WORK INSTRUCTIONS: Make an exact copy of the lines from the one holding "CN102 pin 1: none -> GND" through the end of the entries below, both ends kept, and of nothing else. Exclude pictures.

LISTED RECORDS:
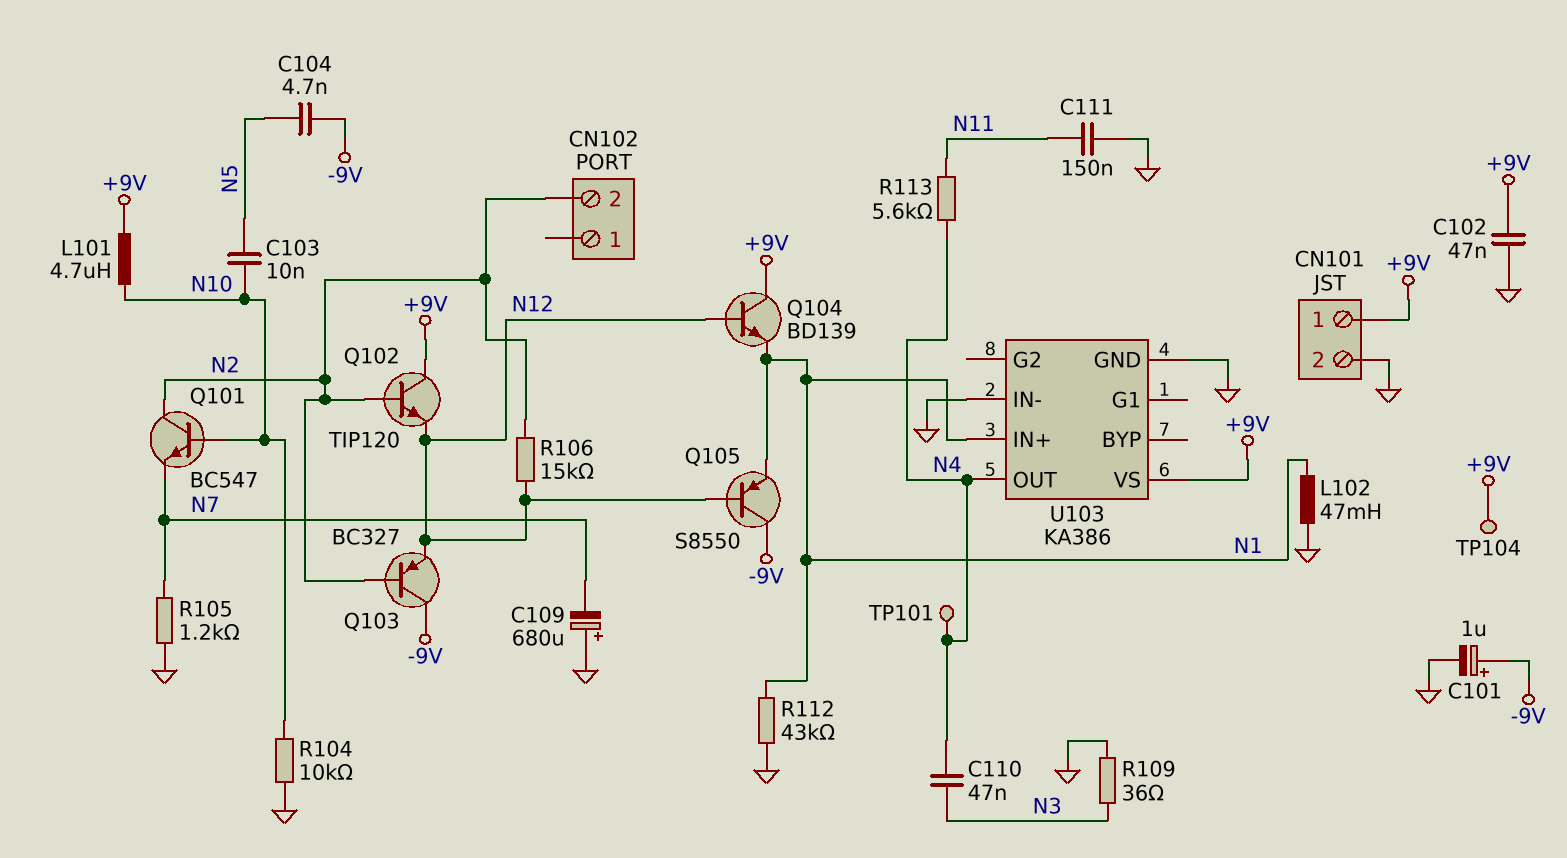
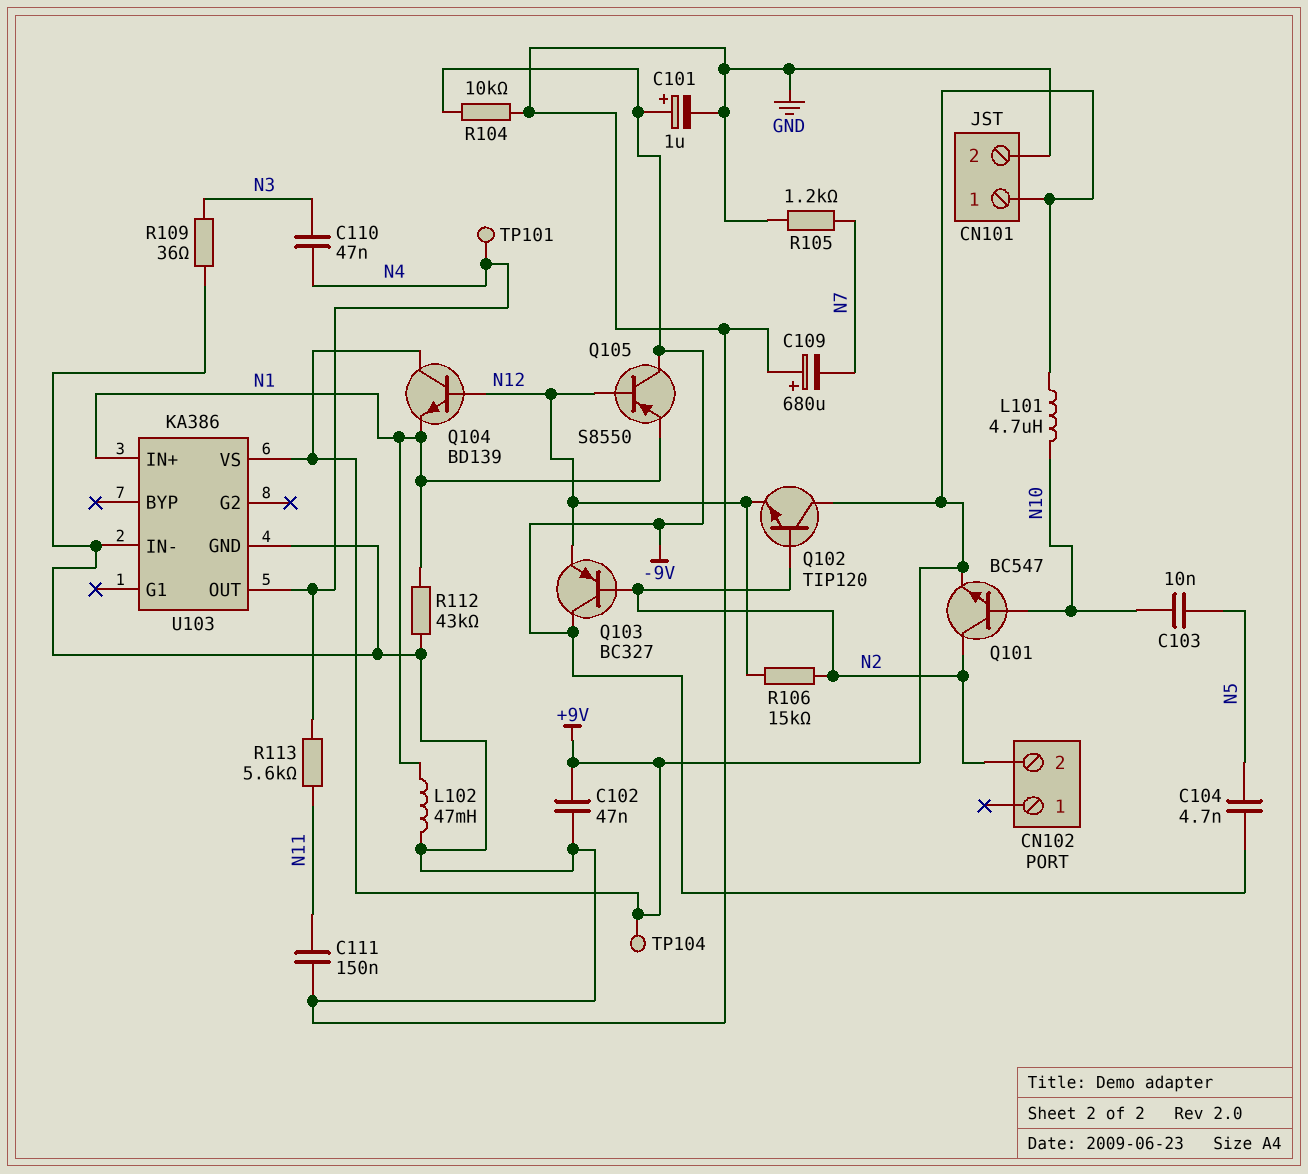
Q101: NPN BC547 (B N10, C N2, E N7) -> NPN BC547 (B N10, C N2, E +9V)
R104: 10k (GND, N10) -> 10k (-9V, GND)

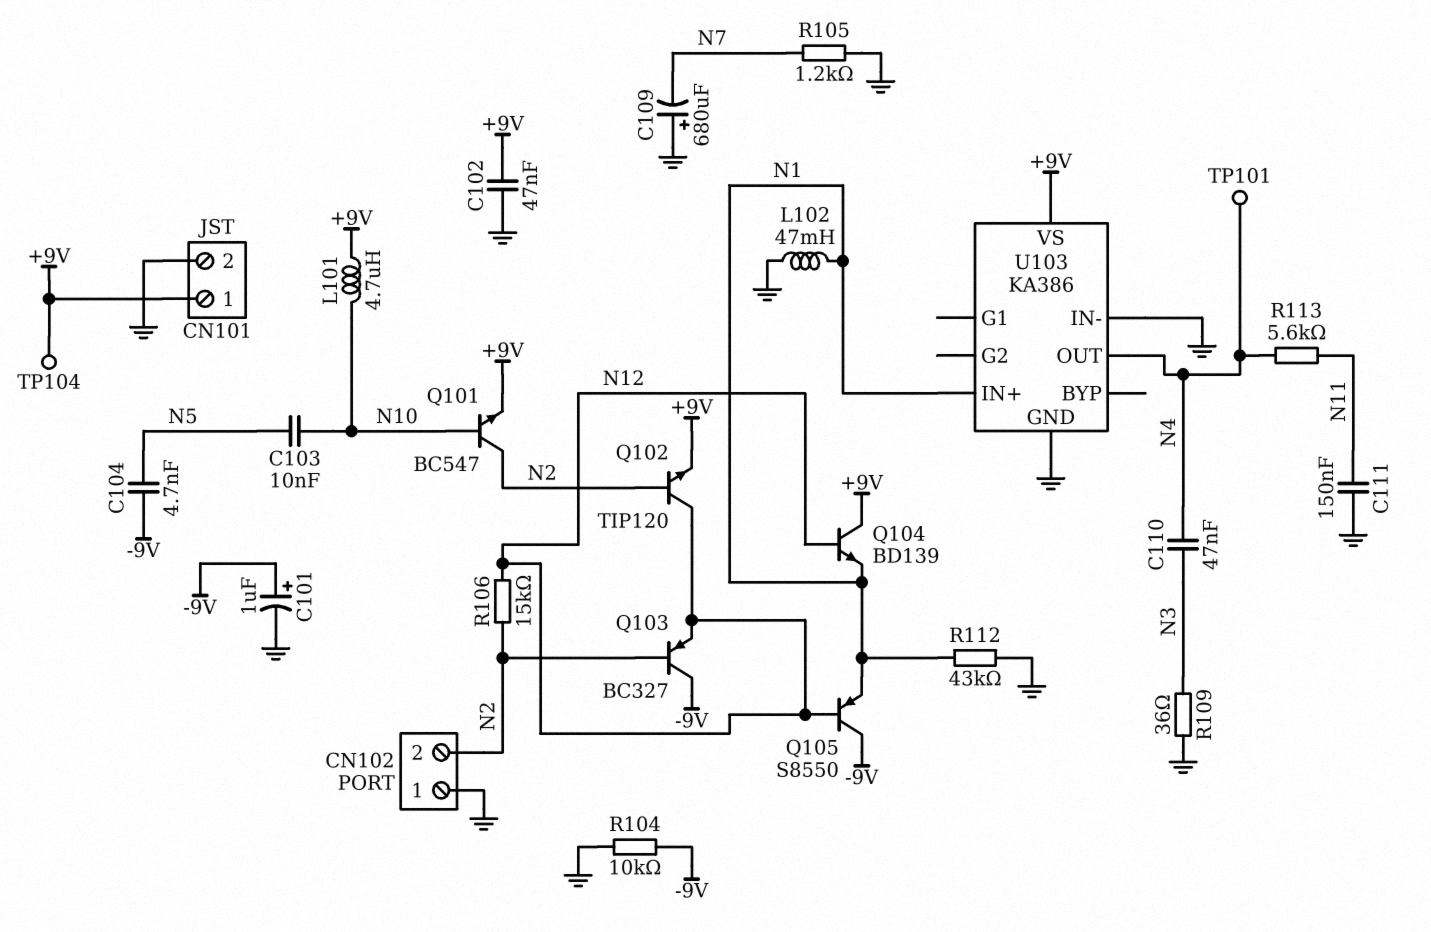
CN102 pin 1: none -> GND
Q102: NPN TIP120 (B N2, C +9V, E N12) -> NPN TIP120 (B N2, C N12, E +9V)

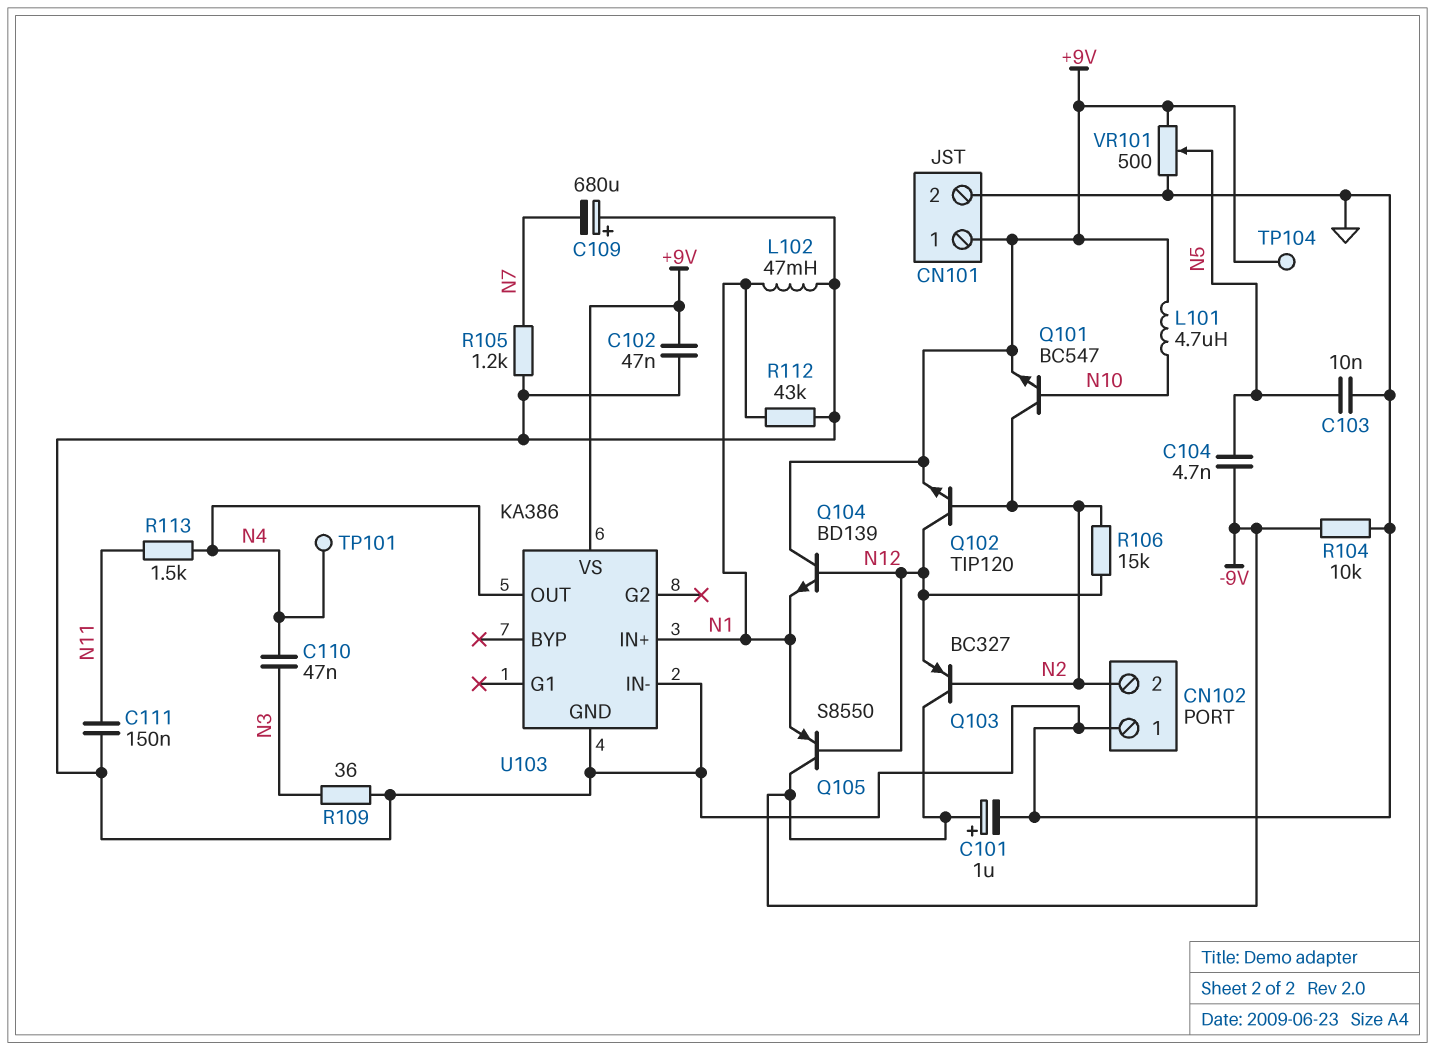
C103: 10nF (N5, N10) -> 10nF (GND, N5)
R113: 5.6k (N4, N11) -> 1.5k (N4, N11)
VR101: none -> 500 (+9V, GND, wiper N5)

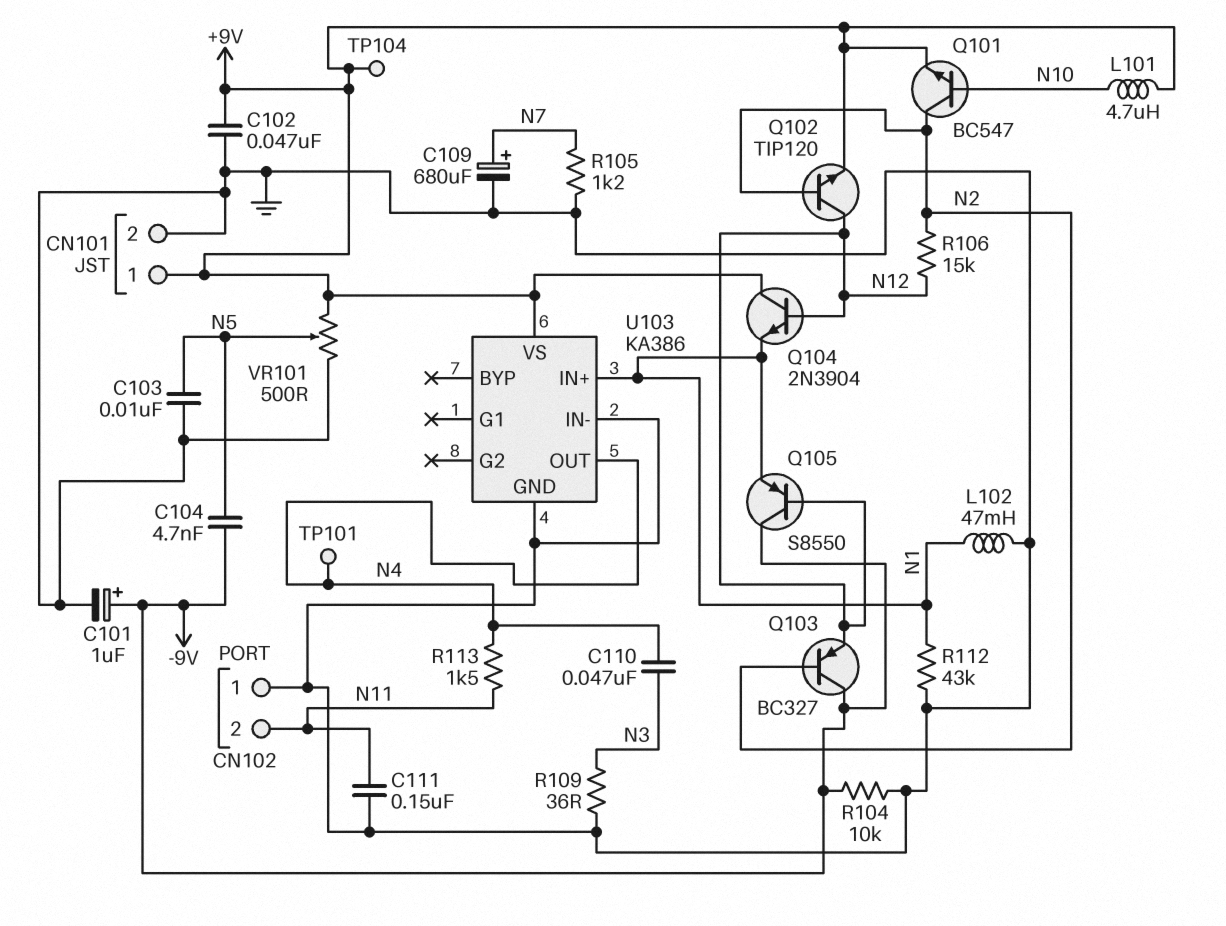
C109: 680uF (plus GND, minus N7) -> 680uF (plus N7, minus GND)
CN102 pin 2: N2 -> N11
Q104: NPN BD139 (B N12, C +9V, E N1) -> NPN 2N3904 (B N12, C +9V, E N1)

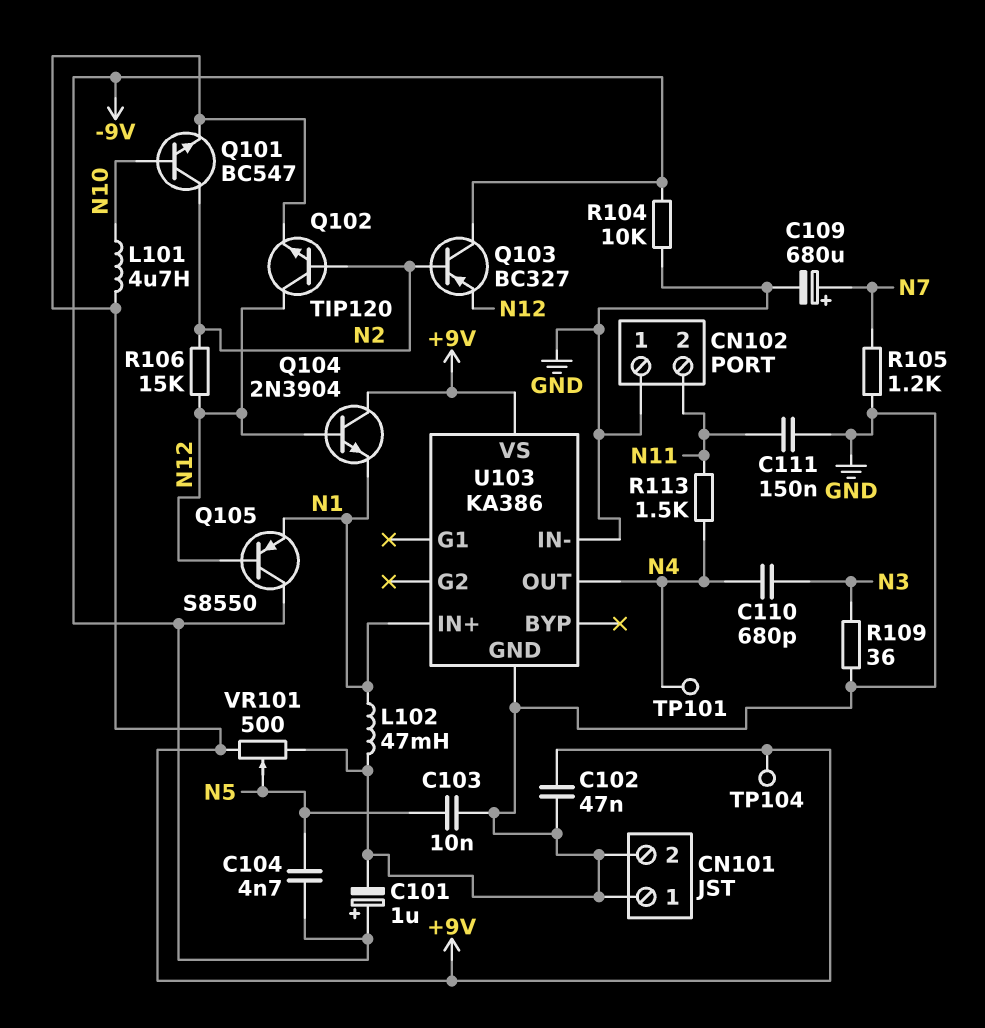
C110: 47nF (N3, N4) -> 680pF (N3, N4)
CN101 pin 1: +9V -> GND
R112: 43k (GND, N1) -> none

EXERCISE SOLUTION:
CN102 pin 1: none -> GND
Q102: NPN TIP120 (B N2, C +9V, E N12) -> NPN TIP120 (B N2, C N12, E +9V)

C103: 10nF (N5, N10) -> 10nF (GND, N5)
R113: 5.6k (N4, N11) -> 1.5k (N4, N11)
VR101: none -> 500 (+9V, GND, wiper N5)

C109: 680uF (plus GND, minus N7) -> 680uF (plus N7, minus GND)
CN102 pin 2: N2 -> N11
Q104: NPN BD139 (B N12, C +9V, E N1) -> NPN 2N3904 (B N12, C +9V, E N1)

C110: 47nF (N3, N4) -> 680pF (N3, N4)
CN101 pin 1: +9V -> GND
R112: 43k (GND, N1) -> none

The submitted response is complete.